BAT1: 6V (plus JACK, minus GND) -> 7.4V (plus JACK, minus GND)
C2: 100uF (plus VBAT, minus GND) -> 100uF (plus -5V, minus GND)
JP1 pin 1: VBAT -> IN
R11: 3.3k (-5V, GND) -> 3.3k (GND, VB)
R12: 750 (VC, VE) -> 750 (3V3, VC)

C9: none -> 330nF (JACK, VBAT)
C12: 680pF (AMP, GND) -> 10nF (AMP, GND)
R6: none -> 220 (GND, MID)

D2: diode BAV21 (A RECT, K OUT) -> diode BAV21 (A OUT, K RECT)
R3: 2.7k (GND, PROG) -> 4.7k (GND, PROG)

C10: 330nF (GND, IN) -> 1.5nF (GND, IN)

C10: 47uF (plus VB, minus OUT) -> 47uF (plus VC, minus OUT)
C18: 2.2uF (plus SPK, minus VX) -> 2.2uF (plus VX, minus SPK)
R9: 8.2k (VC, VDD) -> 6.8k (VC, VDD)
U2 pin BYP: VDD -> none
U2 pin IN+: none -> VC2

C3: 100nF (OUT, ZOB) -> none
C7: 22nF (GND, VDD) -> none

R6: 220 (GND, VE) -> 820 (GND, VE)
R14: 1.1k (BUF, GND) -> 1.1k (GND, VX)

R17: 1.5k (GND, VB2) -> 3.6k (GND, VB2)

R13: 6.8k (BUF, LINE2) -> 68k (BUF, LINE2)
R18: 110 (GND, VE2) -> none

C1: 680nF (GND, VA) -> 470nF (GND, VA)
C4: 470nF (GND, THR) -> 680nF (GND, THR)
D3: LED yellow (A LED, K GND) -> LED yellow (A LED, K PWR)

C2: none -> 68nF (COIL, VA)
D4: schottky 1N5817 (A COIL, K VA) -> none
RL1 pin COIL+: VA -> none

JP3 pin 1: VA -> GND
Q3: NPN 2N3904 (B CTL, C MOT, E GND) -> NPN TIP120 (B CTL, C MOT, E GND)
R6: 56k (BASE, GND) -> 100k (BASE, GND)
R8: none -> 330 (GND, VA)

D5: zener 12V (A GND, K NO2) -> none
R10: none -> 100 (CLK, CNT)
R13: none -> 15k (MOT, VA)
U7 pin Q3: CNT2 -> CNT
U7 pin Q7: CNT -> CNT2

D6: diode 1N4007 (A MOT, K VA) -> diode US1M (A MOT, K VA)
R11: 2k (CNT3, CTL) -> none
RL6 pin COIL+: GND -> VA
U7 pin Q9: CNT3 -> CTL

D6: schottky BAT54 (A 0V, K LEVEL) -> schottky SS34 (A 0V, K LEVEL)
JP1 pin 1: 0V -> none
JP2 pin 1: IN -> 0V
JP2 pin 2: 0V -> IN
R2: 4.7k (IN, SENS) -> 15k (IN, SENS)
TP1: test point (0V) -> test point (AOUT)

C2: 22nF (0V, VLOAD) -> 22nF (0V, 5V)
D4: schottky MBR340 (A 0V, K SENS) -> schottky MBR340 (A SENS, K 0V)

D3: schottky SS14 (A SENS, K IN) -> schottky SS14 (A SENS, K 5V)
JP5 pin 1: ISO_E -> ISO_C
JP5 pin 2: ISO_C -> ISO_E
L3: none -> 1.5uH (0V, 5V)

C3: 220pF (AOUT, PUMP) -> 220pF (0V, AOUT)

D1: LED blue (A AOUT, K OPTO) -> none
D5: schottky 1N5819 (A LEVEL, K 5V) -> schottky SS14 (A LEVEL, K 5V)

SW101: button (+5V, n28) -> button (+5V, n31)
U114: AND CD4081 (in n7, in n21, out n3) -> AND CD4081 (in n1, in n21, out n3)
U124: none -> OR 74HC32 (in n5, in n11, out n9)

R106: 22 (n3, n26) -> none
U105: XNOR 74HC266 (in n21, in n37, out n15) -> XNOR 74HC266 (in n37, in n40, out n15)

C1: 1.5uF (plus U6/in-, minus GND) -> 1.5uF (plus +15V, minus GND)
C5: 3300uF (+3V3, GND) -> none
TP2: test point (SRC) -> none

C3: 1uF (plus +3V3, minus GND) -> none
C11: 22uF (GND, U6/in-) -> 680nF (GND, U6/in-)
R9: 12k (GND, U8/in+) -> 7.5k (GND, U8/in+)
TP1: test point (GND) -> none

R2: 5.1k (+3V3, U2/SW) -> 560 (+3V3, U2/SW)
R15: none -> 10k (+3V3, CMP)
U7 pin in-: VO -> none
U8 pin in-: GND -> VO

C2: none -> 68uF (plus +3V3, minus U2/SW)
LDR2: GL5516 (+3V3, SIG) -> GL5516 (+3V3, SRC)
------------------------------------------------------------
**TASK:**
Scan the data for the word "diode" and copy every line where it shows up.

**SOLVED EXERCISE:**
D2: diode BAV21 (A RECT, K OUT) -> diode BAV21 (A OUT, K RECT)
D6: diode 1N4007 (A MOT, K VA) -> diode US1M (A MOT, K VA)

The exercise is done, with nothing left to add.